- Work instruction:
Below are some records; copy them word for word and drop the pictures.

Coordinate-based change listings:
[Start of Attachment]

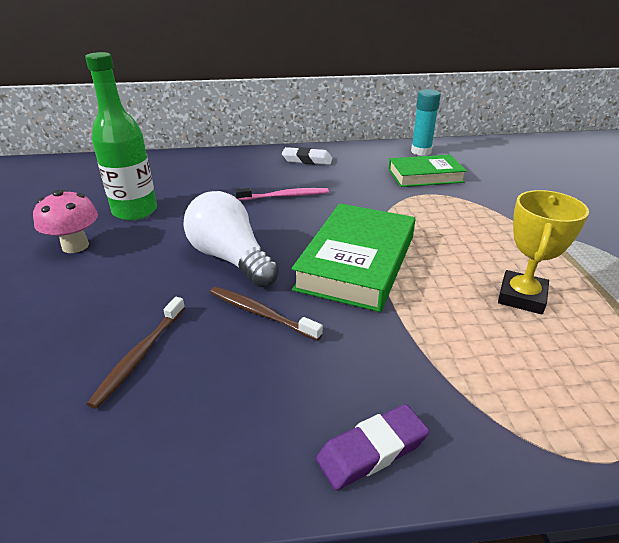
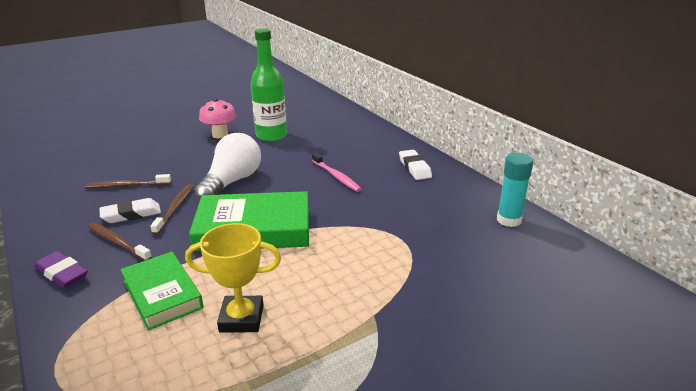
camera: 65 degrees right, 5 degrees down
(243, 358) = (131, 214): none -> white eraser
(316, 379) = (117, 242): none -> brown toothbrush
(425, 176) = (445, 233): green book -> green book (162, 294)

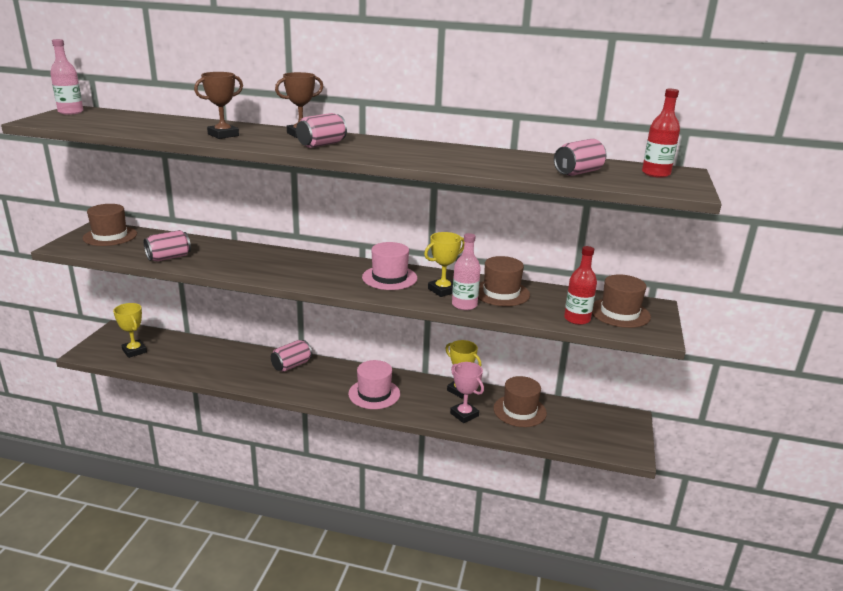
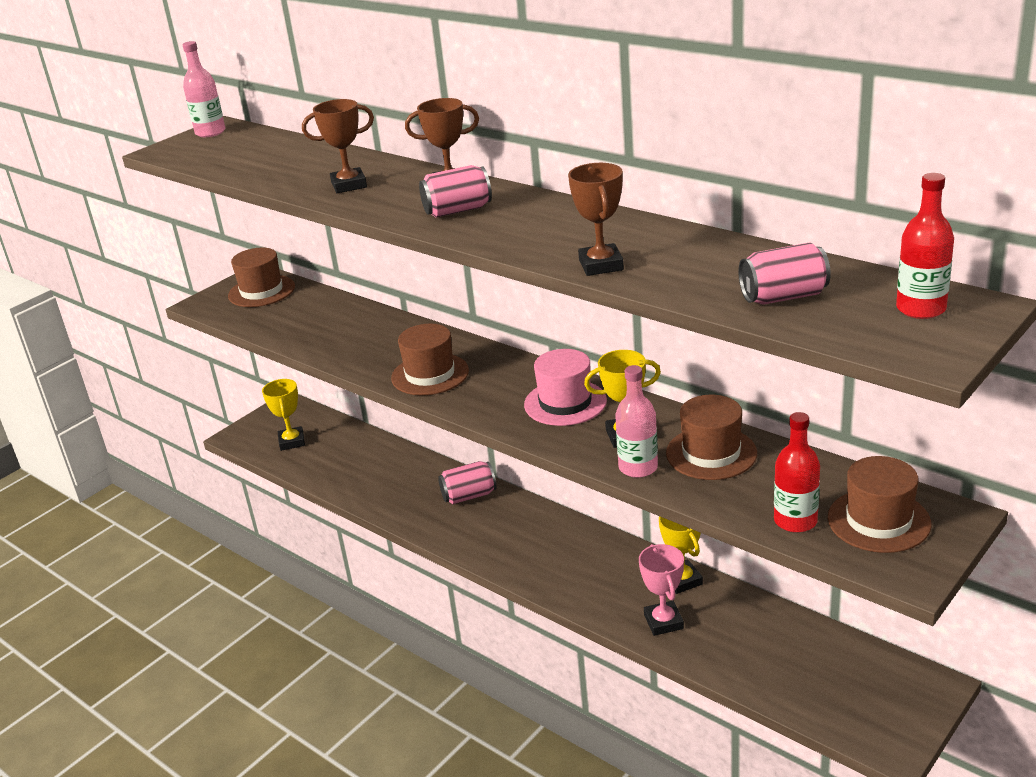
camera: 30 degrees right, 5 degrees up
(169, 257) = (307, 334): pink can -> none
(374, 394) = (554, 562): pink hat -> none
(452, 164) = (601, 265): none -> brown trophy
(519, 411) = (753, 633): brown hat -> brown hat (430, 374)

[End of Attachment]

- Exercise result:
camera: 65 degrees right, 5 degrees down
(243, 358) = (131, 214): none -> white eraser
(316, 379) = (117, 242): none -> brown toothbrush
(425, 176) = (445, 233): green book -> green book (162, 294)

camera: 30 degrees right, 5 degrees up
(169, 257) = (307, 334): pink can -> none
(374, 394) = (554, 562): pink hat -> none
(452, 164) = (601, 265): none -> brown trophy
(519, 411) = (753, 633): brown hat -> brown hat (430, 374)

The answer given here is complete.